DATA IN THIS EXERCISE:
· · ·

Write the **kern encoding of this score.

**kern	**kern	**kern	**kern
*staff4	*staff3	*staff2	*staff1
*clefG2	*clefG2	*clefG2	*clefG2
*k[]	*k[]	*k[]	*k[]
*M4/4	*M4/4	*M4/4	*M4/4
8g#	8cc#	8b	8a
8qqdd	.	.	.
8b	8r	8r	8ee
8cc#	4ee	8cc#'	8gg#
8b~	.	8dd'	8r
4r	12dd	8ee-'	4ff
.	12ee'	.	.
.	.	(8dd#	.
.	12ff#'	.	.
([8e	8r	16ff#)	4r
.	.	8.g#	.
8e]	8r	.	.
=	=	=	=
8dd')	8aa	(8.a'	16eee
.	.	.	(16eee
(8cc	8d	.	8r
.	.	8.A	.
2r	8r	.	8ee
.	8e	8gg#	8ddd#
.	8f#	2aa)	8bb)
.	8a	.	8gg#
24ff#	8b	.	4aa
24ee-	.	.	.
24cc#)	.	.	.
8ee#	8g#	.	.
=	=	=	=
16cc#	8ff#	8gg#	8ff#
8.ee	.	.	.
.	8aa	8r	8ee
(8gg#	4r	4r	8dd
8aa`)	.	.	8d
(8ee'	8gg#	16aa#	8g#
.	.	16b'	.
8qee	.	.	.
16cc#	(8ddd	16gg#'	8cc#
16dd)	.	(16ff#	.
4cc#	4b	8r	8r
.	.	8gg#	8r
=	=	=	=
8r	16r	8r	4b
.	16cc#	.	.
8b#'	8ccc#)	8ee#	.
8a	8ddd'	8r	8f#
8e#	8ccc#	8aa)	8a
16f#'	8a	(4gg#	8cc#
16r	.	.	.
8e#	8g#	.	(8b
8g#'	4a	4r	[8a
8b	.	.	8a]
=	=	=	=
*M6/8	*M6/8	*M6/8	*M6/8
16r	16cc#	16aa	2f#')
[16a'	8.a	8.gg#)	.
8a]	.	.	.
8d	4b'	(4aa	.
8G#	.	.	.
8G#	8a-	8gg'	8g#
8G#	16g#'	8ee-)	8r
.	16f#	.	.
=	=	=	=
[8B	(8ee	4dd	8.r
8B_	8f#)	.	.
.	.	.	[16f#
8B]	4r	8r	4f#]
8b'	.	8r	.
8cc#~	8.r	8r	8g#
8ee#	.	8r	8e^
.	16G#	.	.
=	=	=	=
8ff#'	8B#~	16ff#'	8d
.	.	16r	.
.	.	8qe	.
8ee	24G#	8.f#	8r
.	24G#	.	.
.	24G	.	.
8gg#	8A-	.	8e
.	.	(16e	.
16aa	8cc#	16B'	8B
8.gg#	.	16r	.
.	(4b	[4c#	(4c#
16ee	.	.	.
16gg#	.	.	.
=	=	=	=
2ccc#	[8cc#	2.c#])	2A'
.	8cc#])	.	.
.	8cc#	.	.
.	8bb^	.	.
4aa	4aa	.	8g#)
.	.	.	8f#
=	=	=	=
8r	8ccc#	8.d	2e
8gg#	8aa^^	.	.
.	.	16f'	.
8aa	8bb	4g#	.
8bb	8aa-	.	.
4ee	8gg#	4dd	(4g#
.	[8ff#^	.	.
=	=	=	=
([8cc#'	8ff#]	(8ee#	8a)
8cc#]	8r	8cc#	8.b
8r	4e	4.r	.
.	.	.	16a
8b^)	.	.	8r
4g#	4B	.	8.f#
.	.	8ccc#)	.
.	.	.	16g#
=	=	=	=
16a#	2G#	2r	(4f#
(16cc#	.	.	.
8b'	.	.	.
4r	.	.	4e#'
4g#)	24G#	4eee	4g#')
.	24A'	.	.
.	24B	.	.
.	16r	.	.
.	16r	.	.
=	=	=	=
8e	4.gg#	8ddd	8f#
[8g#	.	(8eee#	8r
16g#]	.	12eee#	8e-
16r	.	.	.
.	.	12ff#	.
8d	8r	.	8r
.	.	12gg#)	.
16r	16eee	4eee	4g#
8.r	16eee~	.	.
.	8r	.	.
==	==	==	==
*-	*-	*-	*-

· · ·

REQUIREMENTS: Copy out every line of the rows above that contains the string "kern".

TASK ANSWER:
Write the **kern encoding of this score.
**kern	**kern	**kern	**kern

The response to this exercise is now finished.